■ TASK REQUIREMENTS
All of the data below should be set down again verbatim, without any images.
START TASK INPUT
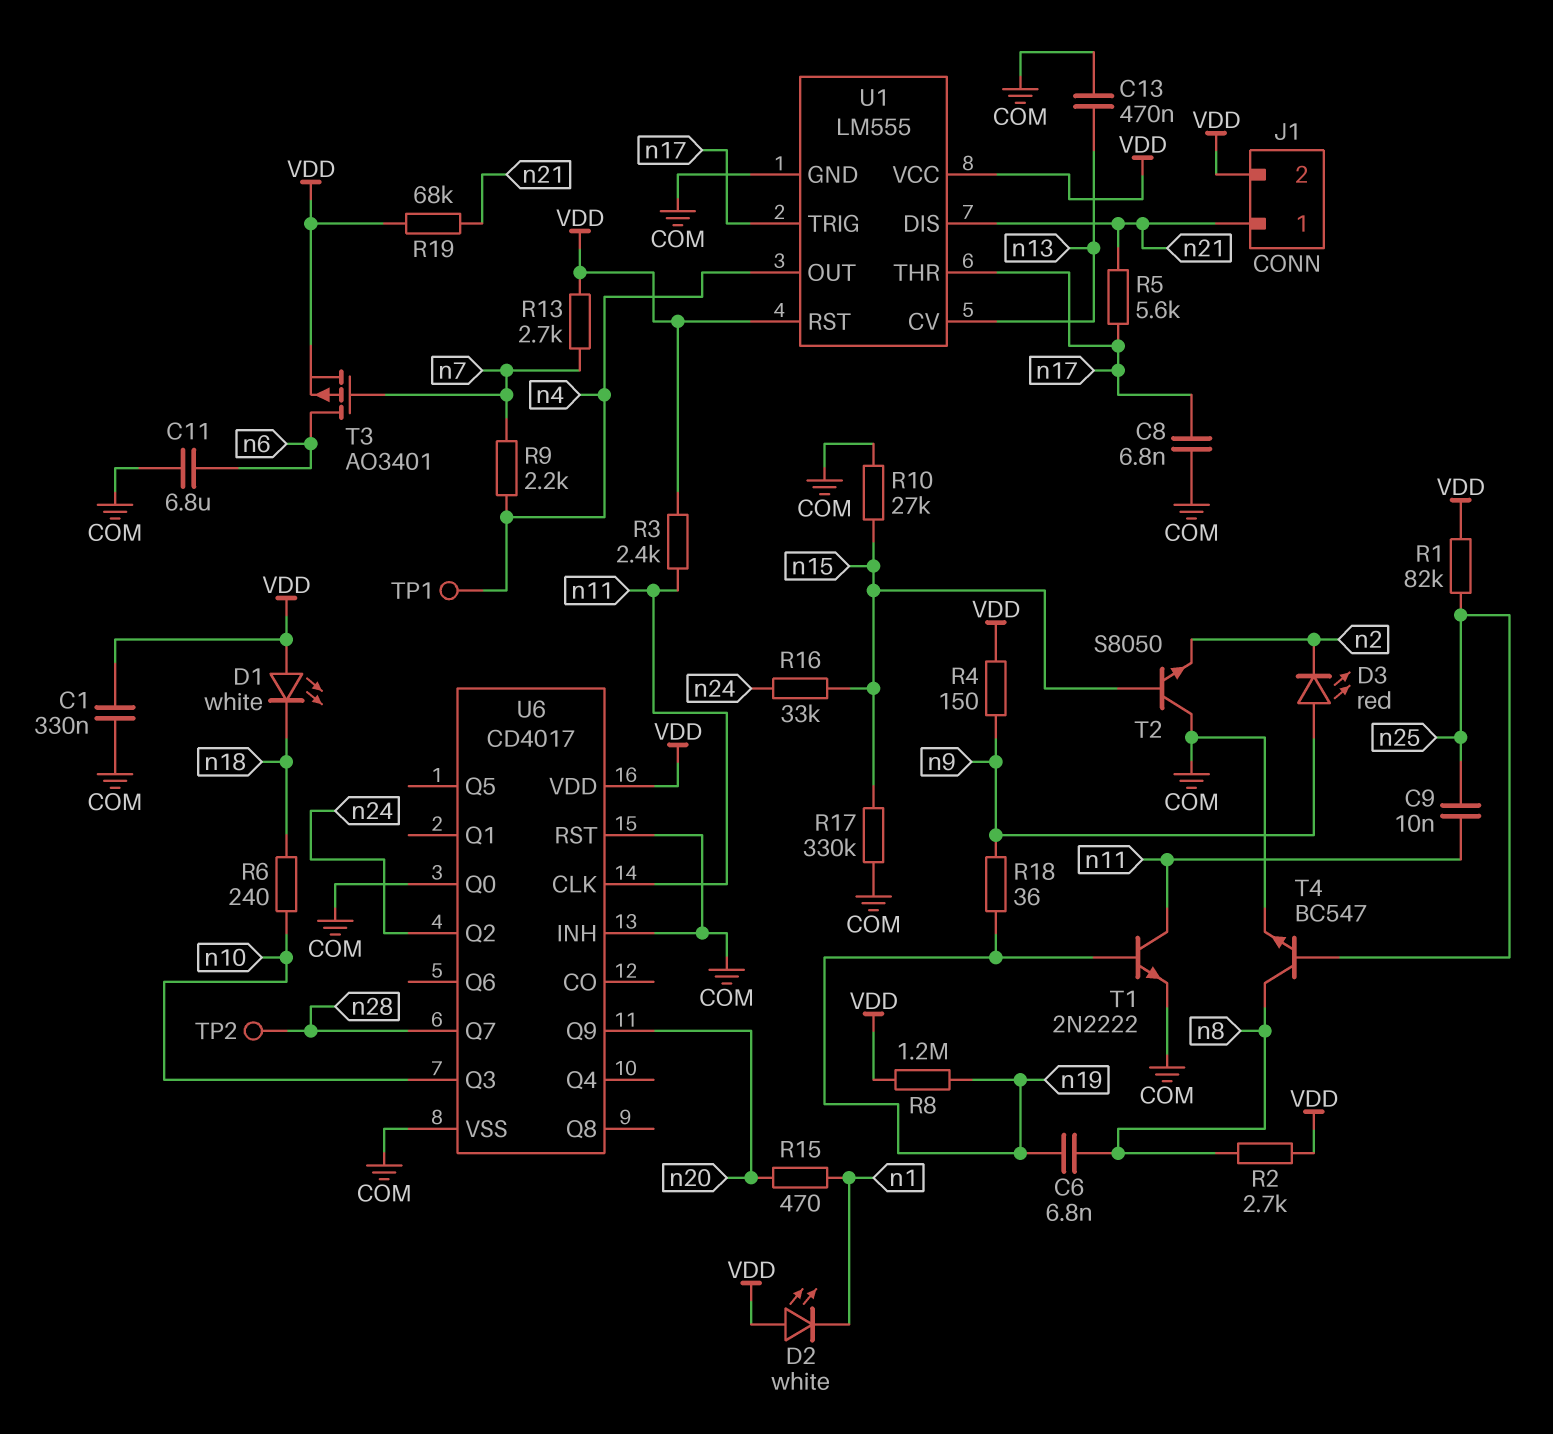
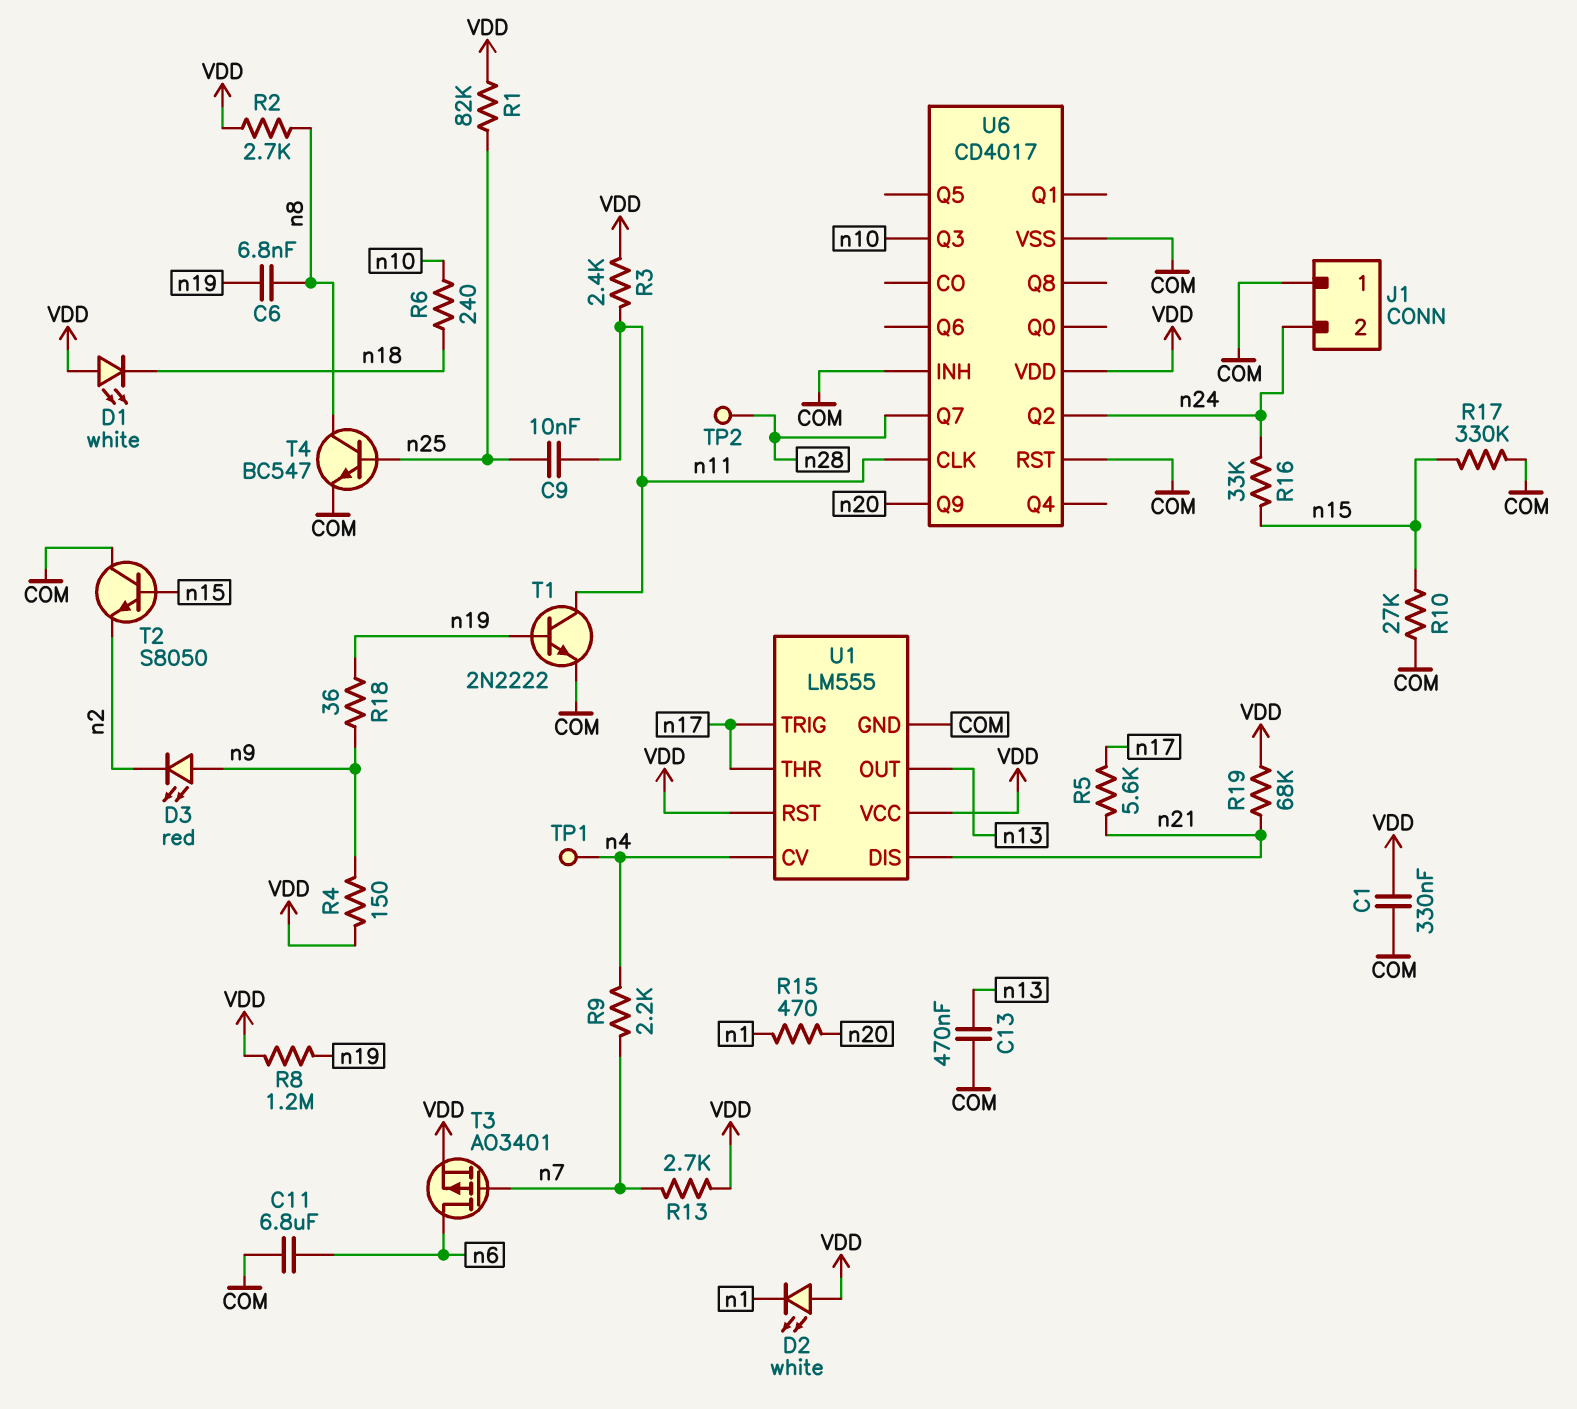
C8: 6.8nF (COM, n17) -> none
J1 pin 1: n21 -> COM
J1 pin 2: VDD -> n24
U1 pin CV: n13 -> n4
U1 pin OUT: n4 -> n13
U6 pin Q0: COM -> none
END TASK INPUT
■ EXERCISE RESPONSE
C8: 6.8nF (COM, n17) -> none
J1 pin 1: n21 -> COM
J1 pin 2: VDD -> n24
U1 pin CV: n13 -> n4
U1 pin OUT: n4 -> n13
U6 pin Q0: COM -> none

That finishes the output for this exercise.